EXERCISE GOAL: Check each line of the material. Copy those containing "none".

RECORDS FOR THE EXERCISE:
-----

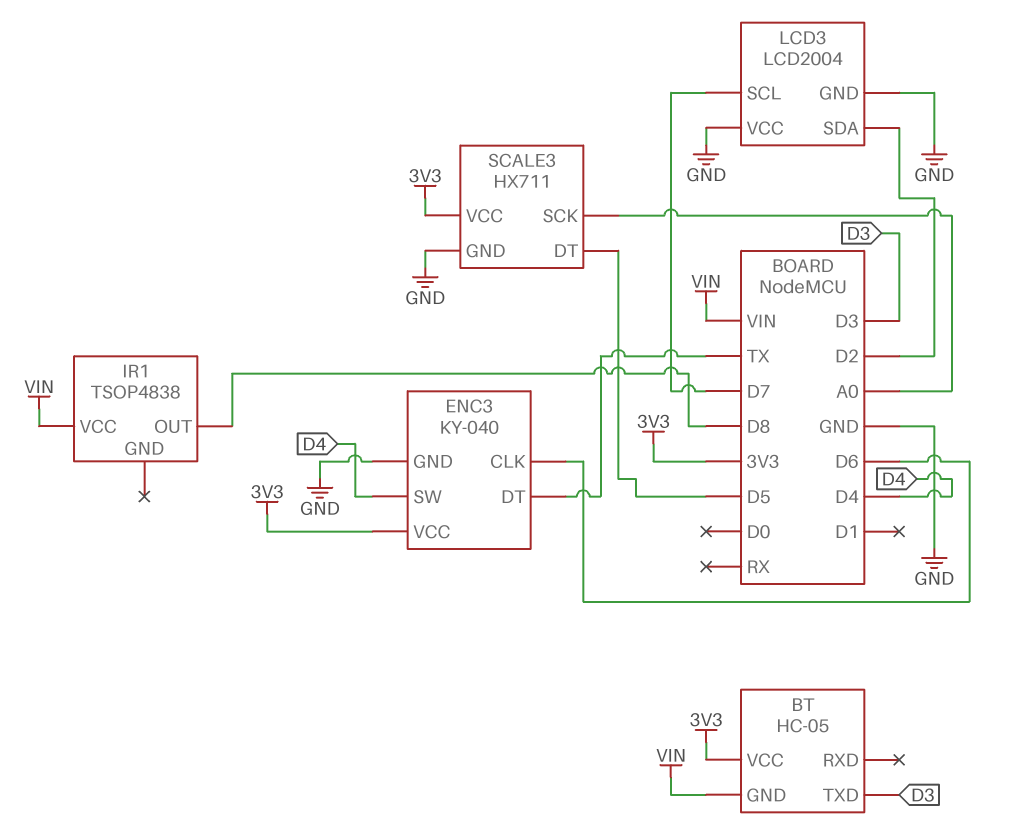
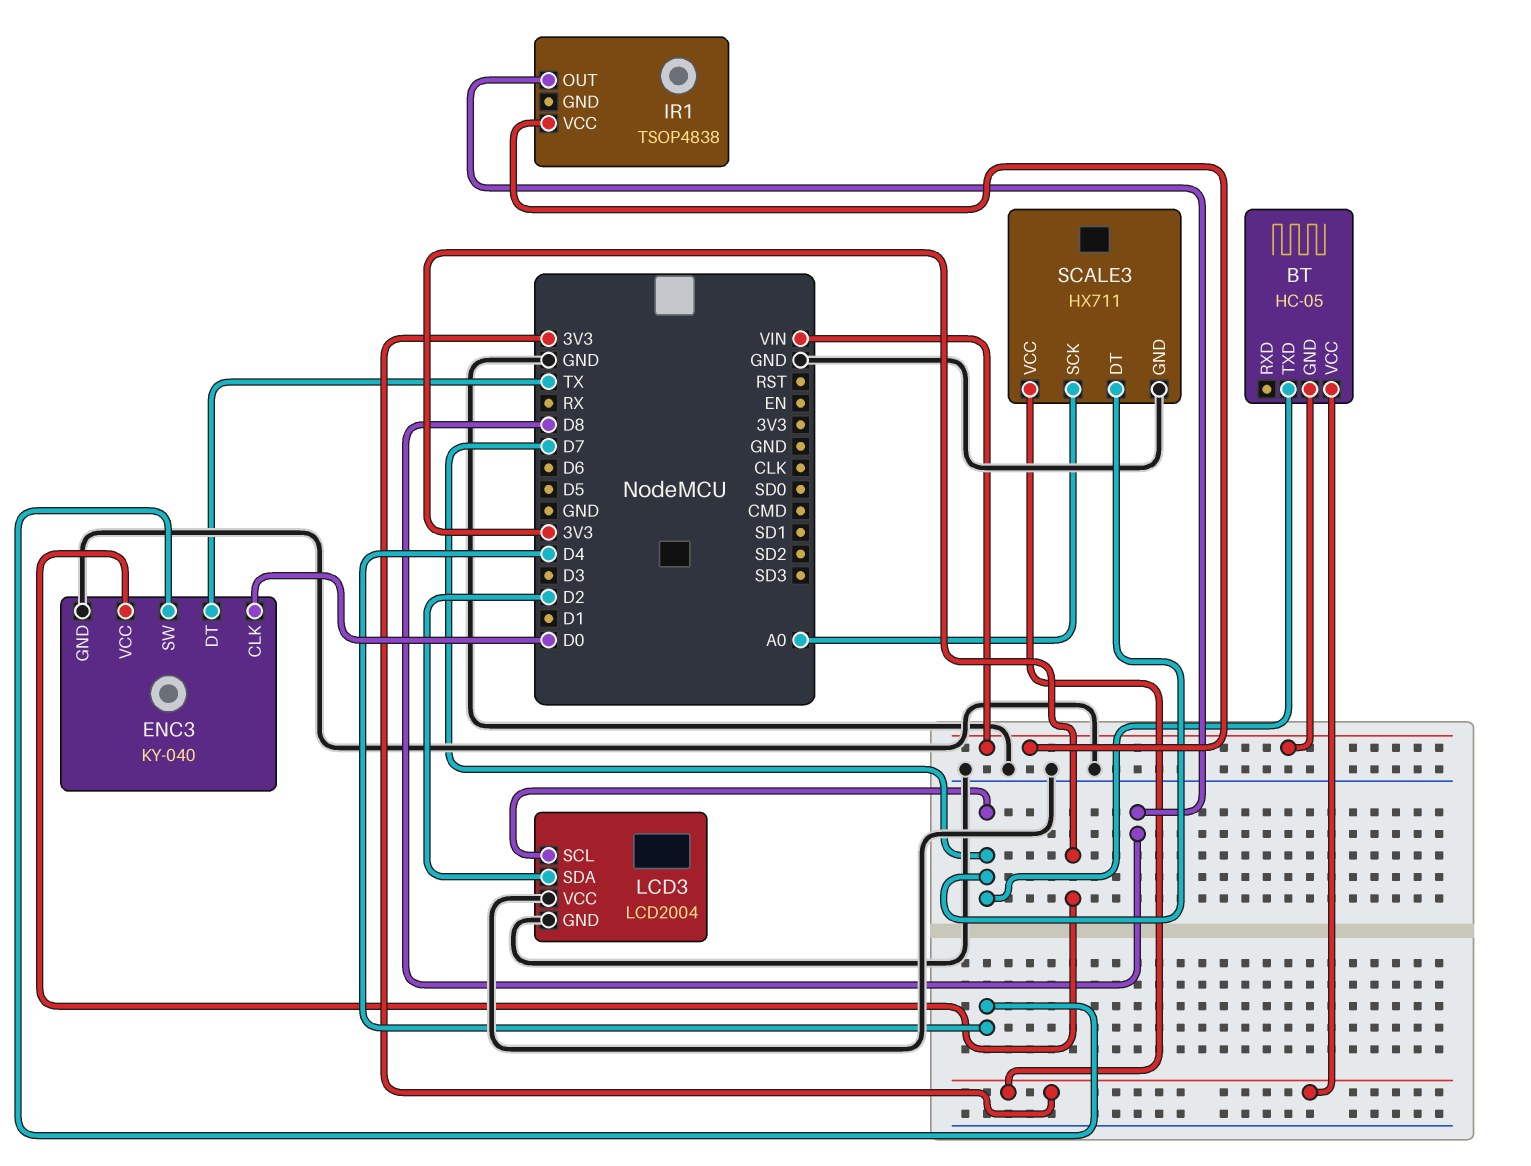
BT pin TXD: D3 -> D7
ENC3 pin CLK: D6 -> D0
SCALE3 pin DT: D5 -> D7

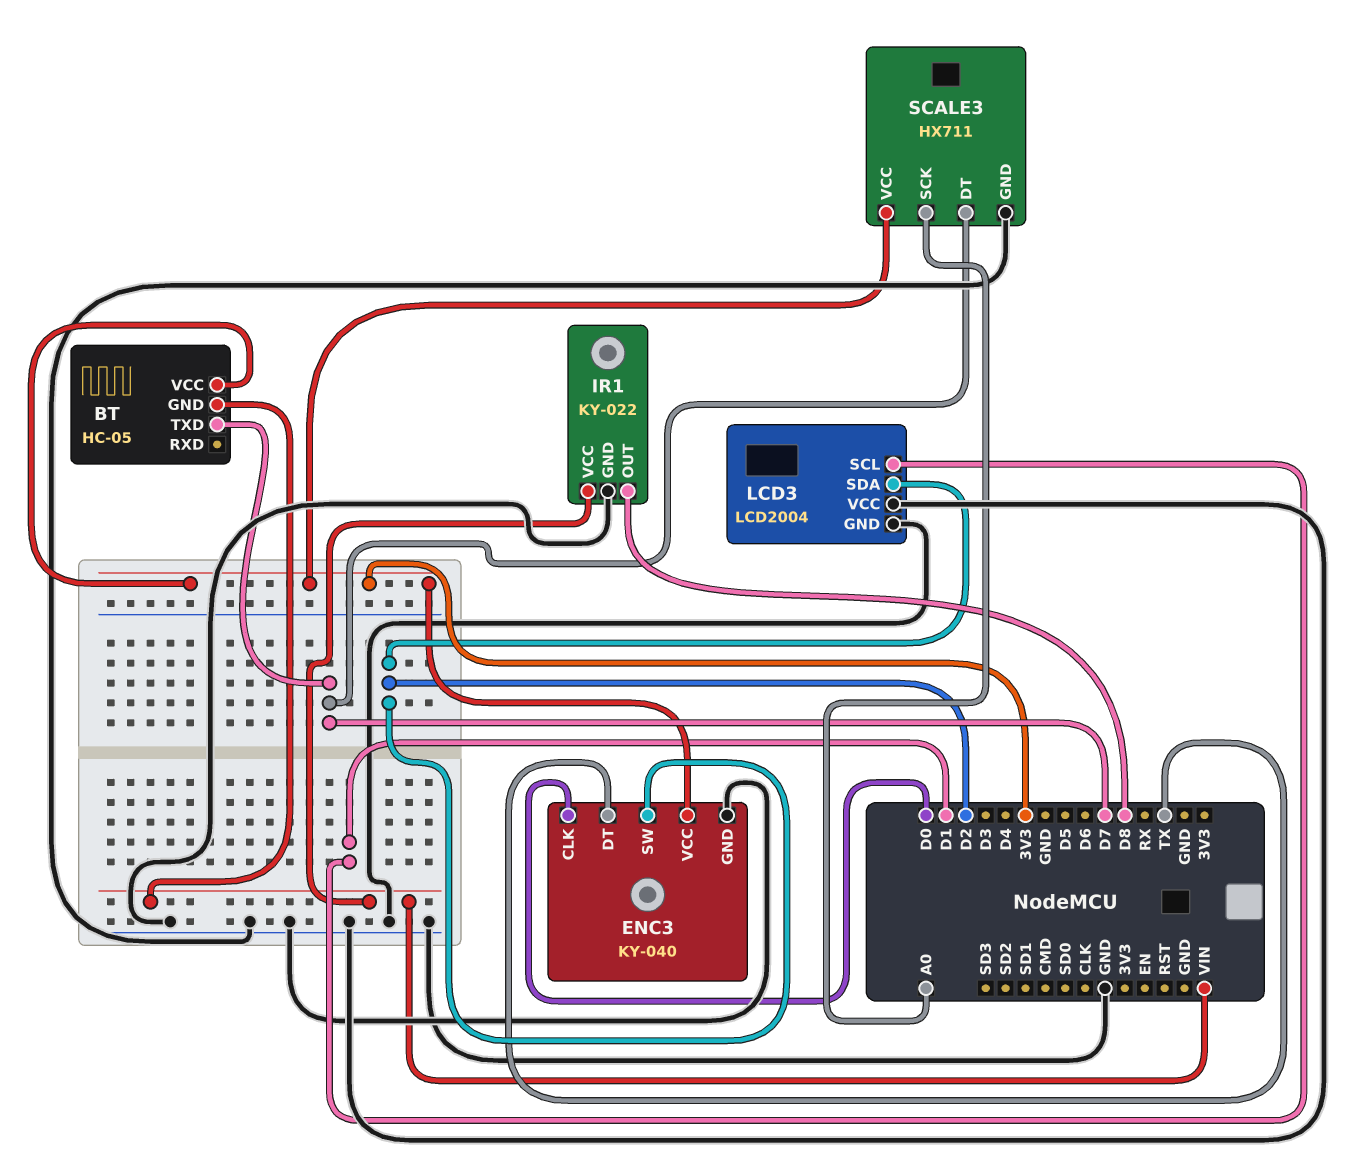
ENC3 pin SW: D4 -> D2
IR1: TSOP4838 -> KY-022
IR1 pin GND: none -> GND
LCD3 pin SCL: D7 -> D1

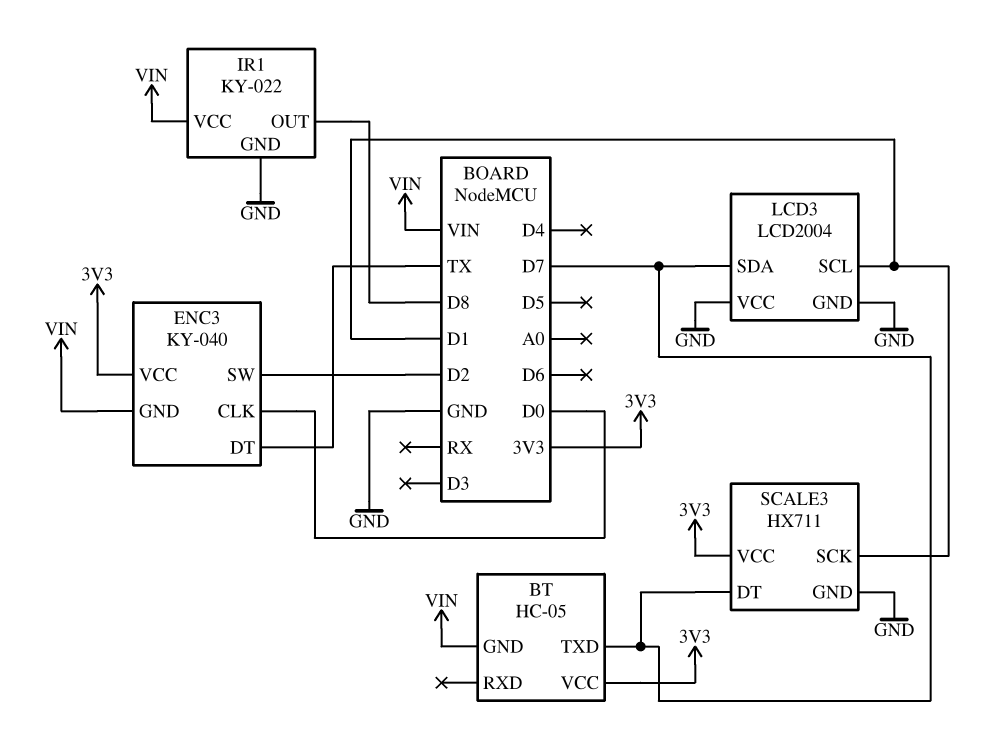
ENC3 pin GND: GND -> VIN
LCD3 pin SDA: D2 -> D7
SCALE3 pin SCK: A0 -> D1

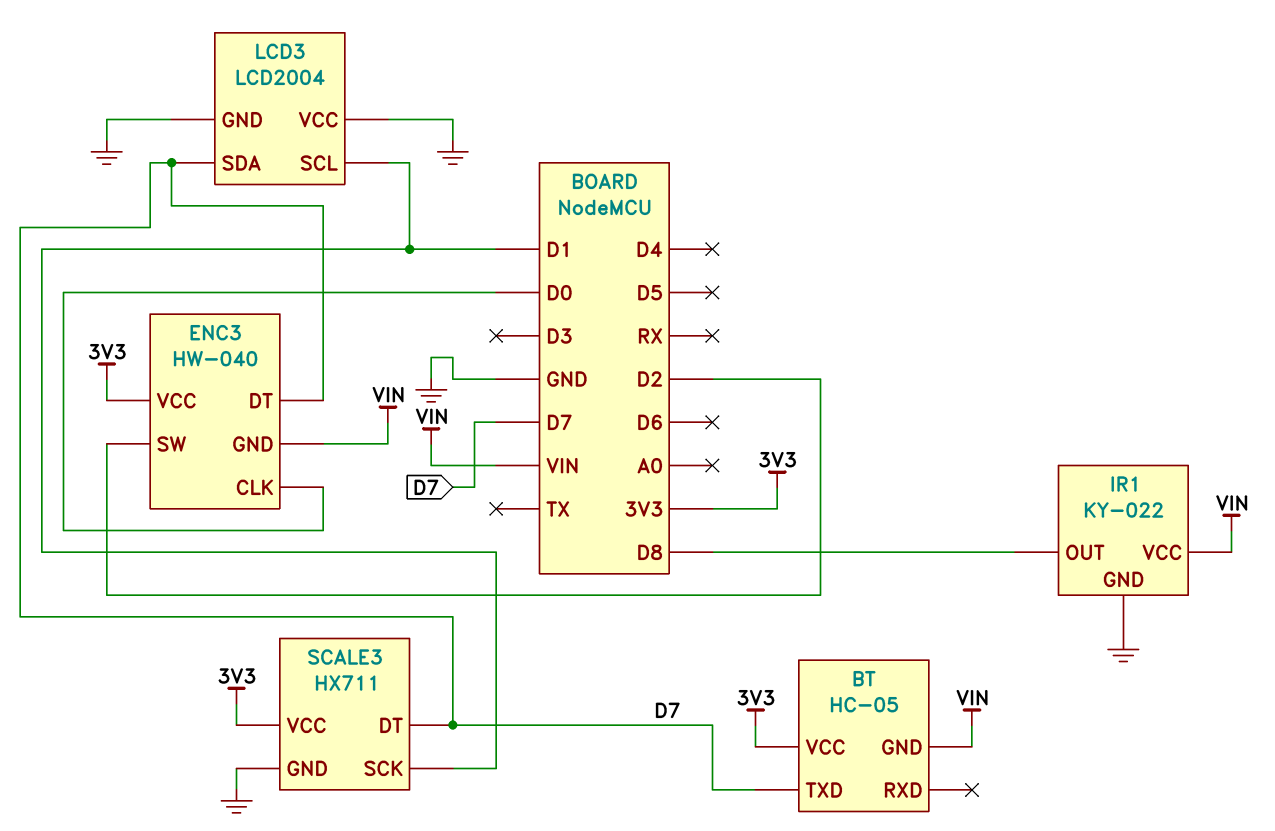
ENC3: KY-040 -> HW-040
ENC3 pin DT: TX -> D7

-----

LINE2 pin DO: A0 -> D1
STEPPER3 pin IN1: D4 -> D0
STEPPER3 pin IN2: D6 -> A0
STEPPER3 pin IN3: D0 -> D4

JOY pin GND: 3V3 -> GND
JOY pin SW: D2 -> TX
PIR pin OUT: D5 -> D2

-----

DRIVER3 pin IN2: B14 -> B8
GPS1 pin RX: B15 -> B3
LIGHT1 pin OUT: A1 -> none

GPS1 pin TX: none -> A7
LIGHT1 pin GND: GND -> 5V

-----

EXERCISE ANSWER:
IR1 pin GND: none -> GND
LIGHT1 pin OUT: A1 -> none
GPS1 pin TX: none -> A7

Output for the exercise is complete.